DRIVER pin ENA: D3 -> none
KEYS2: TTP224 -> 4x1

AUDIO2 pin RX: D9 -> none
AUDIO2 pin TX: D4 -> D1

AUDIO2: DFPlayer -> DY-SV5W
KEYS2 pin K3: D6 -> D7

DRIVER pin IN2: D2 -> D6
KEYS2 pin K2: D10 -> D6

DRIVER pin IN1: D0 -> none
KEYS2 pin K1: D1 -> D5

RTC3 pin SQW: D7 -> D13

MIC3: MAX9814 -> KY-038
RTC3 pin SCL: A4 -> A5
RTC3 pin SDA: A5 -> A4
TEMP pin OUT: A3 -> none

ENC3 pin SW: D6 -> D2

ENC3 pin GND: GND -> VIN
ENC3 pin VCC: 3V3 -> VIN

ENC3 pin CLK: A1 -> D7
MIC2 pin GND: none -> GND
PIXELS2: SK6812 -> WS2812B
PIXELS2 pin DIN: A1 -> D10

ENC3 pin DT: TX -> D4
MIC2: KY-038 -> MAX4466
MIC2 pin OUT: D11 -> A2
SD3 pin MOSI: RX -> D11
####
About this task =
Copy exactly. Start at the line containing "RTC3 pin SDA: A5 -> A4" and continue through the last line of the records.

Solution to the problem =
RTC3 pin SDA: A5 -> A4
TEMP pin OUT: A3 -> none

ENC3 pin SW: D6 -> D2

ENC3 pin GND: GND -> VIN
ENC3 pin VCC: 3V3 -> VIN

ENC3 pin CLK: A1 -> D7
MIC2 pin GND: none -> GND
PIXELS2: SK6812 -> WS2812B
PIXELS2 pin DIN: A1 -> D10

ENC3 pin DT: TX -> D4
MIC2: KY-038 -> MAX4466
MIC2 pin OUT: D11 -> A2
SD3 pin MOSI: RX -> D11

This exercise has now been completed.